**Information given**
== Segment start ==

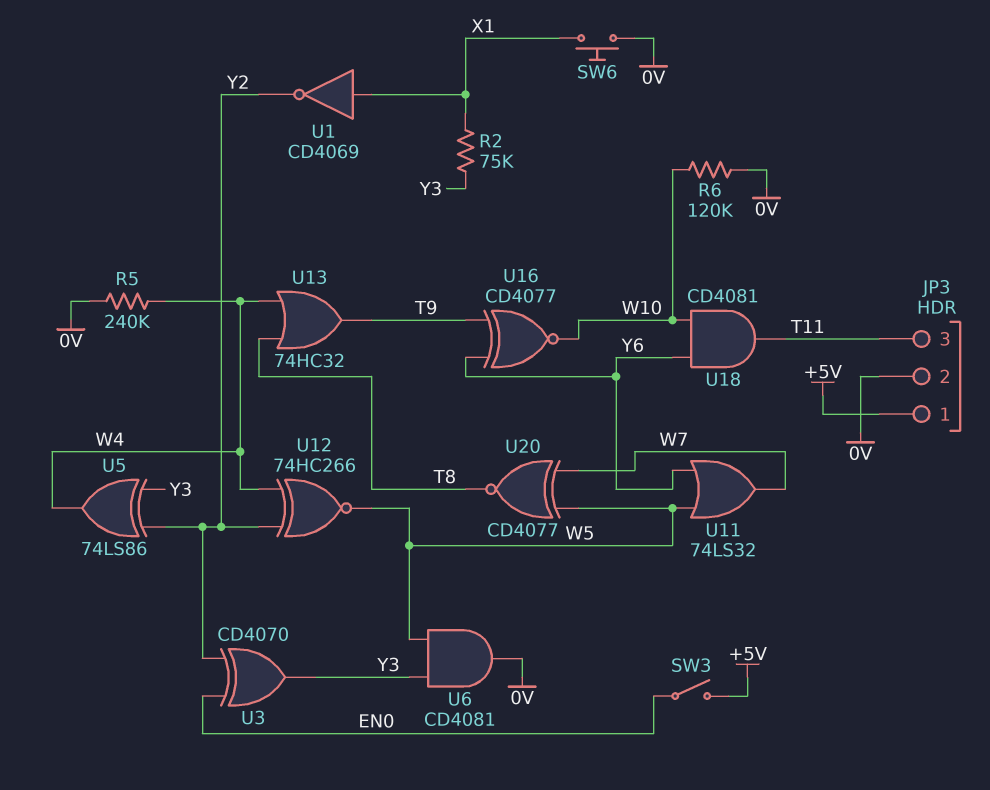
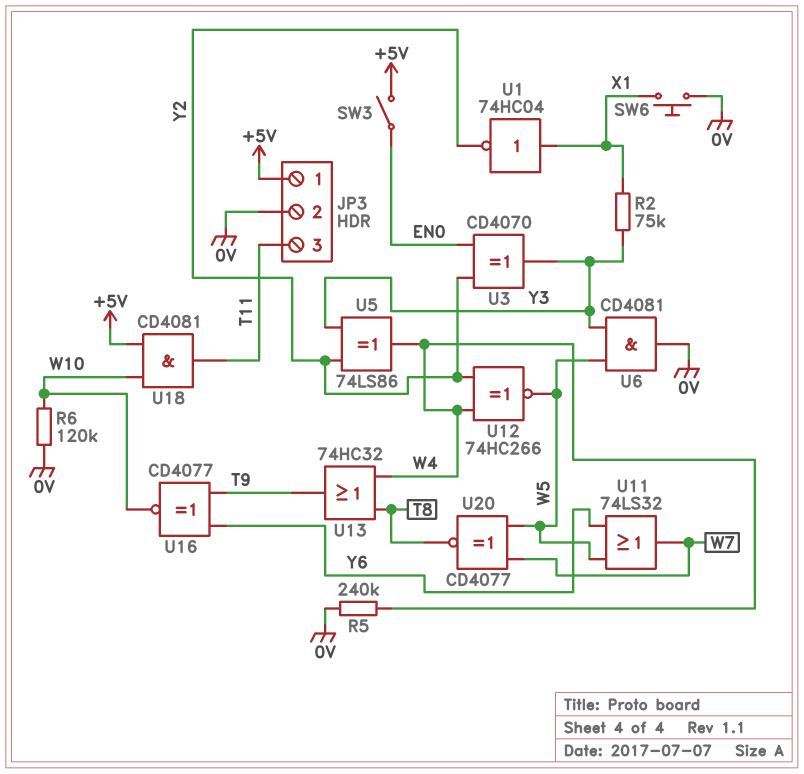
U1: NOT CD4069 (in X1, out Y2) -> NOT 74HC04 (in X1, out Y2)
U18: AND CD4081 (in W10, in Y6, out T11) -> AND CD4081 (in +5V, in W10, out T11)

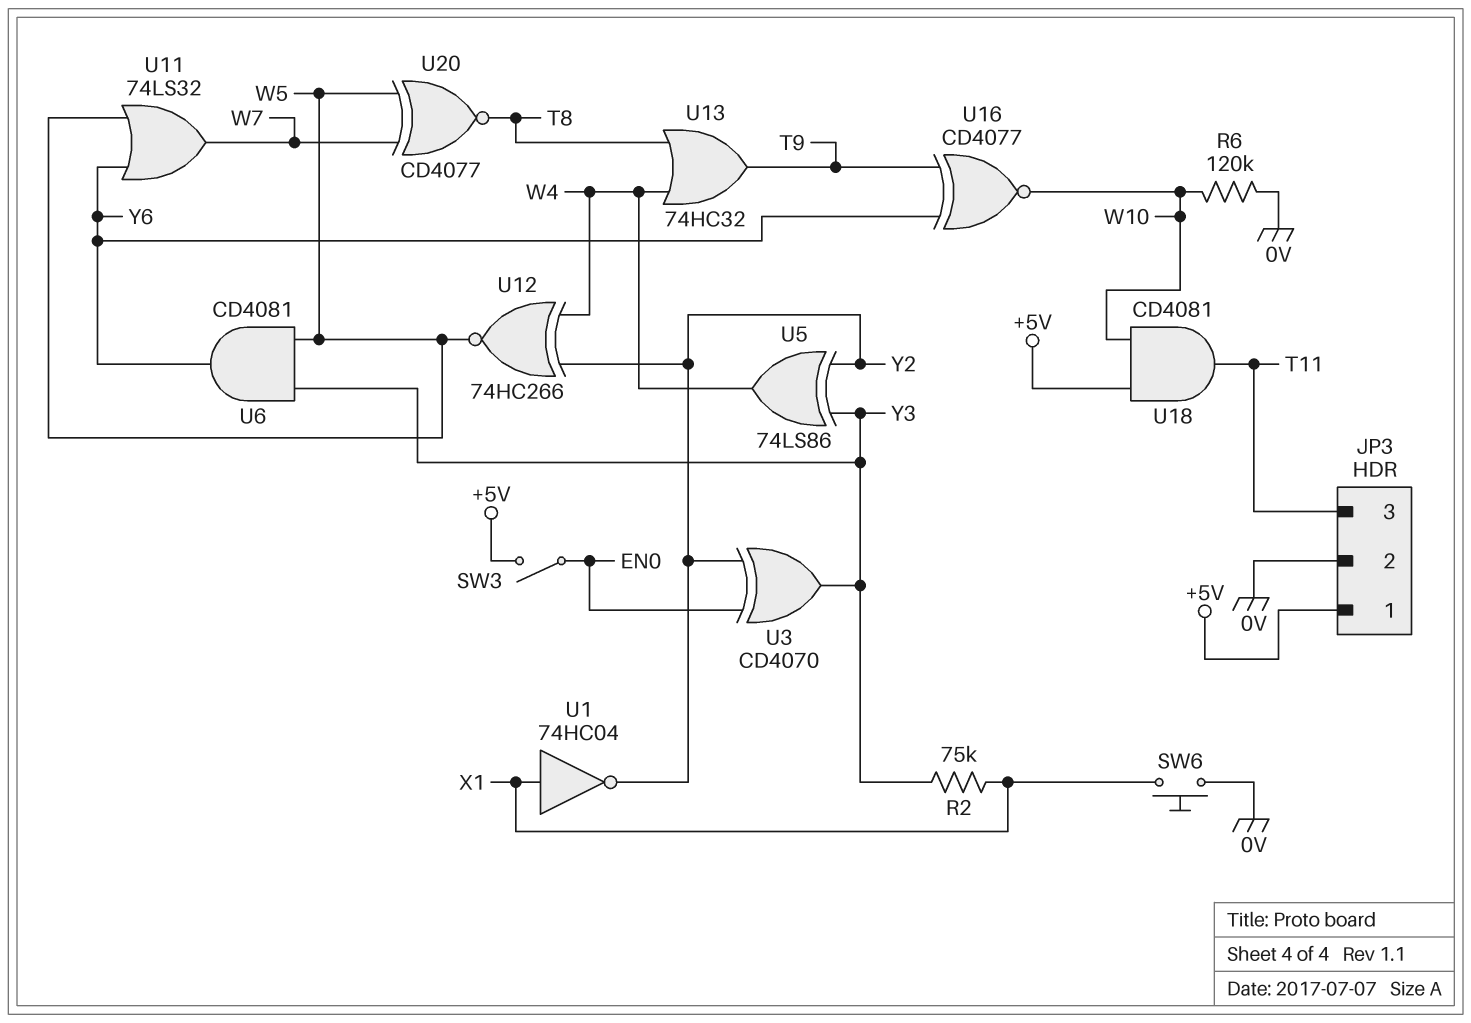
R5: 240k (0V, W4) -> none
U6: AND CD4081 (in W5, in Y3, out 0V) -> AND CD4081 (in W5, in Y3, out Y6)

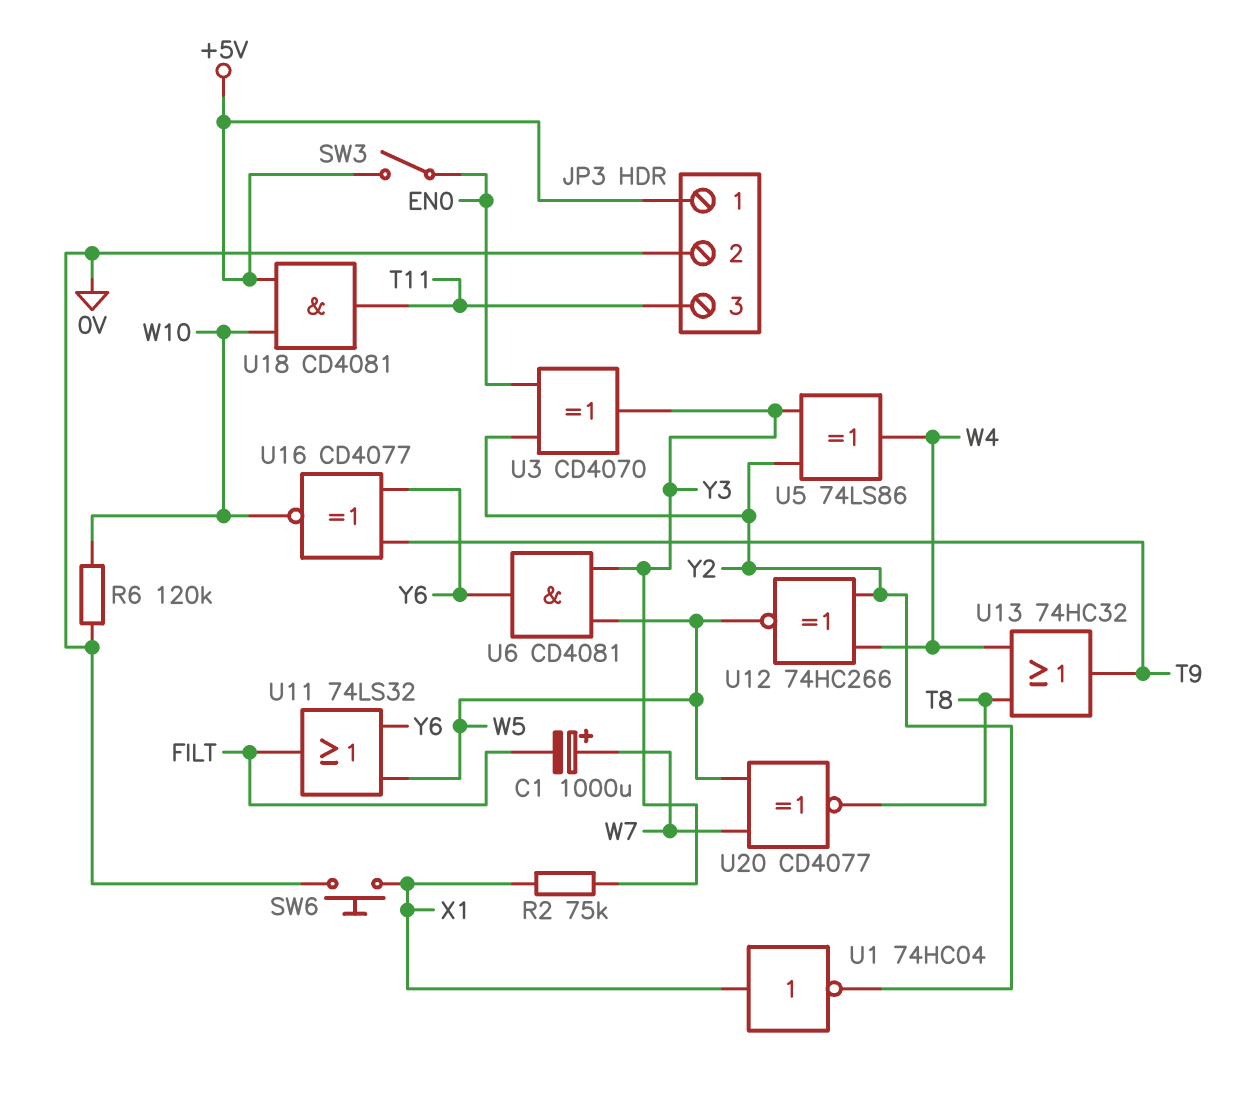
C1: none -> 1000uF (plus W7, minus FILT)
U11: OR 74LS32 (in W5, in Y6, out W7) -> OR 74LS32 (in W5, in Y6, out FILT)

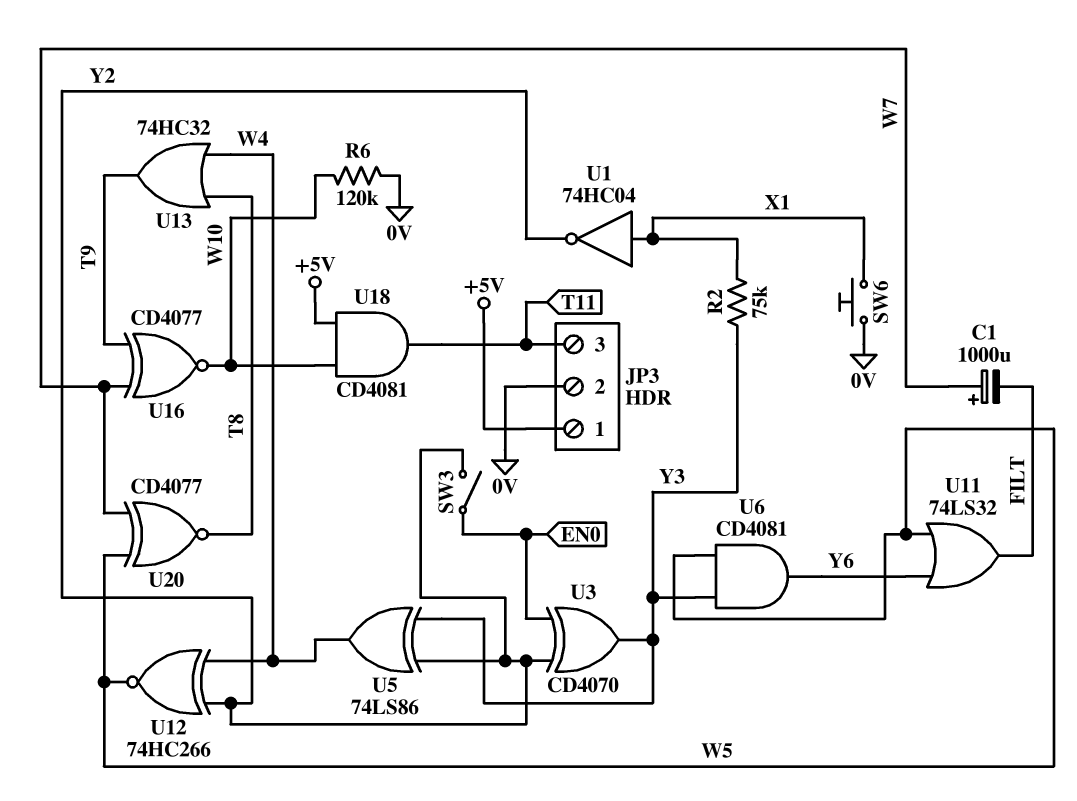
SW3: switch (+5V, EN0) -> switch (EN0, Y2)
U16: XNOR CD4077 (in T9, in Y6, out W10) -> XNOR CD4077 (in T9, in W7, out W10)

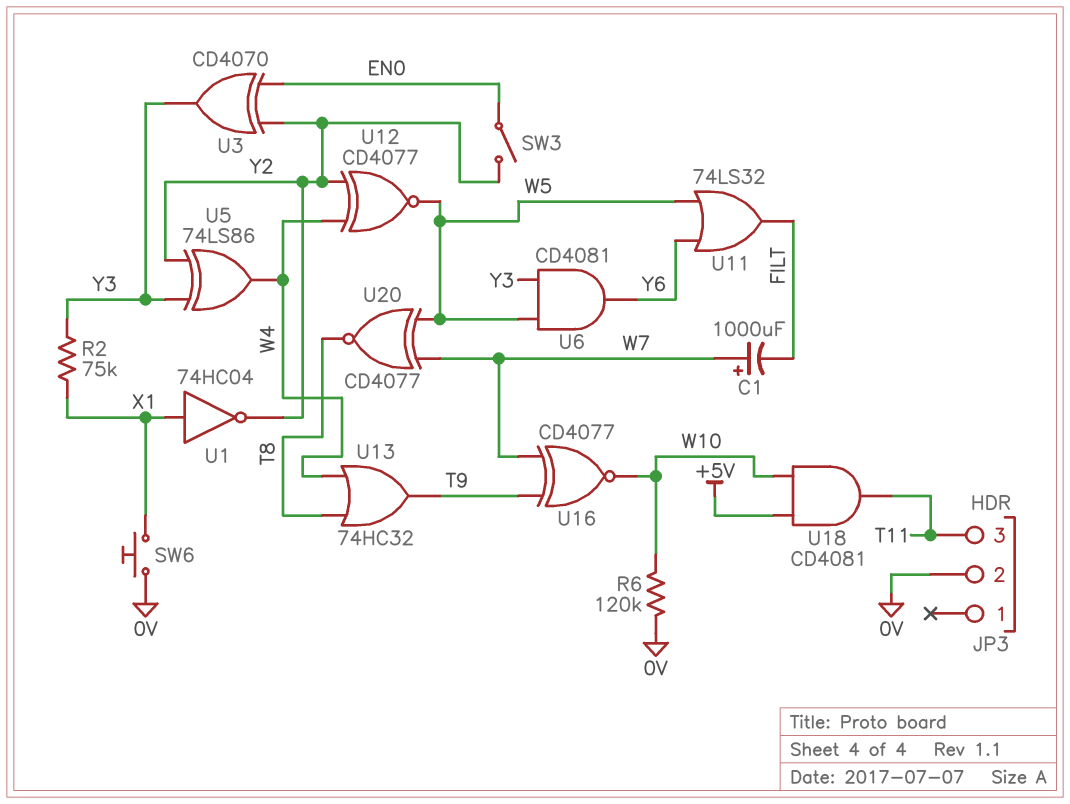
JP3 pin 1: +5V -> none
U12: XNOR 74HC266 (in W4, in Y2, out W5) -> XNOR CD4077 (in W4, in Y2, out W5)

== Segment end ==

Every entry above is to be copied verbatim, with the pictures removed.

U1: NOT CD4069 (in X1, out Y2) -> NOT 74HC04 (in X1, out Y2)
U18: AND CD4081 (in W10, in Y6, out T11) -> AND CD4081 (in +5V, in W10, out T11)

R5: 240k (0V, W4) -> none
U6: AND CD4081 (in W5, in Y3, out 0V) -> AND CD4081 (in W5, in Y3, out Y6)

C1: none -> 1000uF (plus W7, minus FILT)
U11: OR 74LS32 (in W5, in Y6, out W7) -> OR 74LS32 (in W5, in Y6, out FILT)

SW3: switch (+5V, EN0) -> switch (EN0, Y2)
U16: XNOR CD4077 (in T9, in Y6, out W10) -> XNOR CD4077 (in T9, in W7, out W10)

JP3 pin 1: +5V -> none
U12: XNOR 74HC266 (in W4, in Y2, out W5) -> XNOR CD4077 (in W4, in Y2, out W5)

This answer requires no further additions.